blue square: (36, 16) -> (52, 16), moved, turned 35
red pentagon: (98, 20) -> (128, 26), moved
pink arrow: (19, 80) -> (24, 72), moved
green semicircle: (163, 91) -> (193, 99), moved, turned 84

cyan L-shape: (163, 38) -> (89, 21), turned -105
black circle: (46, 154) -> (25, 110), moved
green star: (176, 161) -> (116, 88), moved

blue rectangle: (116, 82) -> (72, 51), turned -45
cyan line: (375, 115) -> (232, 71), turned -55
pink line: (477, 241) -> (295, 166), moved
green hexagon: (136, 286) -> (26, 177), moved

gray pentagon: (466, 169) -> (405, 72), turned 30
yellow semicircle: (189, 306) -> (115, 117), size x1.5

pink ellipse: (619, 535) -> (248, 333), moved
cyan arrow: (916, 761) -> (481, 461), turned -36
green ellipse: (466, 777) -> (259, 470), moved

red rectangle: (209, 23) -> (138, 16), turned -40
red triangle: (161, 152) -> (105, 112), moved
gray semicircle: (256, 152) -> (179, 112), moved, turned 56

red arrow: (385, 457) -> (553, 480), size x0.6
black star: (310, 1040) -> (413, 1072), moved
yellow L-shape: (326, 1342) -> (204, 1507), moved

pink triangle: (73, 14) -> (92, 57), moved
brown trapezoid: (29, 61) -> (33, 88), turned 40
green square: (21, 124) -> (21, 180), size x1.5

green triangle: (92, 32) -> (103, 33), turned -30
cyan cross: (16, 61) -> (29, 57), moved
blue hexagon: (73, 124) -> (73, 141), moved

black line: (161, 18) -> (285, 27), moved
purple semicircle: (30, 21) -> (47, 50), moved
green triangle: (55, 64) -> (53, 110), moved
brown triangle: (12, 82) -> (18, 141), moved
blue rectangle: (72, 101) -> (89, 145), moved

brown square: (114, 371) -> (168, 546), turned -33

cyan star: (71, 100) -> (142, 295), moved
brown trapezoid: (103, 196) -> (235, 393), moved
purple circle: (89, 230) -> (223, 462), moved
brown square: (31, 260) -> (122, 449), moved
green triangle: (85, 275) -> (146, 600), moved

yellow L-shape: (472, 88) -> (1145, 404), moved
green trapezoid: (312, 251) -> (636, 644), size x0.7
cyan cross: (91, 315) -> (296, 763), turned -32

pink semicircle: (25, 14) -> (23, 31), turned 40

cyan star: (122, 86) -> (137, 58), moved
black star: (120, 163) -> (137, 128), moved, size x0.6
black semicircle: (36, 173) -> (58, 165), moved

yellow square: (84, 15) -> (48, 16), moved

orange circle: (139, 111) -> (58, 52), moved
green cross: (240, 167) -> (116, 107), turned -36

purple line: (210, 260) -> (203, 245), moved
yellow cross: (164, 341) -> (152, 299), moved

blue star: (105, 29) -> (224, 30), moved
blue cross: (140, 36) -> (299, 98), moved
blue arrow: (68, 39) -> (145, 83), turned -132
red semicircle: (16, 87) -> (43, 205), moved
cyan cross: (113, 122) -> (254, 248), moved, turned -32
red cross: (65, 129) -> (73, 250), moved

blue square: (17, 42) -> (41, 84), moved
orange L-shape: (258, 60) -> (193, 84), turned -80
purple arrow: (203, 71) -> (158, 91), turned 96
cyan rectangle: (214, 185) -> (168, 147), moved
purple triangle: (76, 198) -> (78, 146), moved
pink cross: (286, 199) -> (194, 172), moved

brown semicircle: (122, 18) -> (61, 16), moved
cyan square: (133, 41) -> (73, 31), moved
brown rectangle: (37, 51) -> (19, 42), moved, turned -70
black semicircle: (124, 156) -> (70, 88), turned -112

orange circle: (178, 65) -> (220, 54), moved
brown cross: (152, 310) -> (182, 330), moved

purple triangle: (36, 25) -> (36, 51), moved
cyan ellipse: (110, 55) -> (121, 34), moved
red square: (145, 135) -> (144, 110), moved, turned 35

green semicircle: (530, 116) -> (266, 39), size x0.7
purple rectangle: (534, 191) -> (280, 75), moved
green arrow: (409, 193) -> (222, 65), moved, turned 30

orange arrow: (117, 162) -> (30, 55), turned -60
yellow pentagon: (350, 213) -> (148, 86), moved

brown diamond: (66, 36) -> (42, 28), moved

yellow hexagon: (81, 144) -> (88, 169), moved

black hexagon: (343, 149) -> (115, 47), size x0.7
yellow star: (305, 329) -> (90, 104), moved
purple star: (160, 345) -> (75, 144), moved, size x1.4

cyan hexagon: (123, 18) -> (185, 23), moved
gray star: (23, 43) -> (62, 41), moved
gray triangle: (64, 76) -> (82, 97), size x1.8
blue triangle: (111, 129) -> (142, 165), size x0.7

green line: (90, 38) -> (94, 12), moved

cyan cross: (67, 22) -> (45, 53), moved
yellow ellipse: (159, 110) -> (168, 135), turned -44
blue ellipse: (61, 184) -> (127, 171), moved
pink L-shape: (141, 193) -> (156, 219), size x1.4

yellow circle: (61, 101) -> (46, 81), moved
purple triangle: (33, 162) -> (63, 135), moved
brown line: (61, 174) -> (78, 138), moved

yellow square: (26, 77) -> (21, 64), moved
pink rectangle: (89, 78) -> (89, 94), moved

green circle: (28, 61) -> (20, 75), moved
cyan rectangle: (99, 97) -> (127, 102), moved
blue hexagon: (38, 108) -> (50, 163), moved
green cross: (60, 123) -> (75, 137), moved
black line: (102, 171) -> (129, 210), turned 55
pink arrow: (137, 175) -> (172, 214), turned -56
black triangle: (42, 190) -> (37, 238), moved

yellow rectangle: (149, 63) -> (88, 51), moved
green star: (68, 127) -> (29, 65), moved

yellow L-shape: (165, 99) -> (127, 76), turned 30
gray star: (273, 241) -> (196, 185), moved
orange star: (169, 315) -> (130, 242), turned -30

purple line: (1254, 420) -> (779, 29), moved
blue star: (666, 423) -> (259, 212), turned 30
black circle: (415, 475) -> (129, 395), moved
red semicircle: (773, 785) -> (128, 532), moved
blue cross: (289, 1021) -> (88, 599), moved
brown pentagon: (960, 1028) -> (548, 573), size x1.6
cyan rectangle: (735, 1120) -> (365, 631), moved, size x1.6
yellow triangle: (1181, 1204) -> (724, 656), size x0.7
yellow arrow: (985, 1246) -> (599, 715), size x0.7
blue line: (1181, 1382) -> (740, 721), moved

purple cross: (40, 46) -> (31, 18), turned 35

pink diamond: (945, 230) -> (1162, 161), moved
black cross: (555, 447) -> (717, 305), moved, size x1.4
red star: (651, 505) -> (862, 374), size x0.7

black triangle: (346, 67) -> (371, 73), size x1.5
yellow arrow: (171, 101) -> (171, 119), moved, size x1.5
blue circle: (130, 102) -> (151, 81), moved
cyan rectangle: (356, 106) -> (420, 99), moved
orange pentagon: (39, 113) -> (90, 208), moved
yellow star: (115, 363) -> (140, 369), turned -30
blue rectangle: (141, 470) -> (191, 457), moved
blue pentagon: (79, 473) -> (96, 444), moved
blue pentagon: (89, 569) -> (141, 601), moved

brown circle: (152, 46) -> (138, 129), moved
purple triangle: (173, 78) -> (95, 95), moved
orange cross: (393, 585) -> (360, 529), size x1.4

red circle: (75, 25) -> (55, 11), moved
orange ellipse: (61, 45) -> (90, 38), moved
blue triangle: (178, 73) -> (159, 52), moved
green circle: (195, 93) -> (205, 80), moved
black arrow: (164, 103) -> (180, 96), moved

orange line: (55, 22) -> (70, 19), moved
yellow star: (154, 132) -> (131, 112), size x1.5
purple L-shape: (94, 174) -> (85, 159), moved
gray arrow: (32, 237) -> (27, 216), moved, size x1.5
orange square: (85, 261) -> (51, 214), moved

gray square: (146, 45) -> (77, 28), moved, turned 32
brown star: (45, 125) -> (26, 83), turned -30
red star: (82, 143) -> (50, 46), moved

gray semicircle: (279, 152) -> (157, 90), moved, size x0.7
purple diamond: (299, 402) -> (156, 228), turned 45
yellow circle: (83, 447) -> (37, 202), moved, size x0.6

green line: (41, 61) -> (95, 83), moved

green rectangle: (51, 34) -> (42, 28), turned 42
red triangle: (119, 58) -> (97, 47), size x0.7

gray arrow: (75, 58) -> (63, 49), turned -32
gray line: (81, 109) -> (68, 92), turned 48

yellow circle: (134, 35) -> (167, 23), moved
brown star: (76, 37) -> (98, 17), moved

################

◆ What is required:
Supply the count of lines in the entries that contain the word "square", and nothing besides.

◆ Solution:
11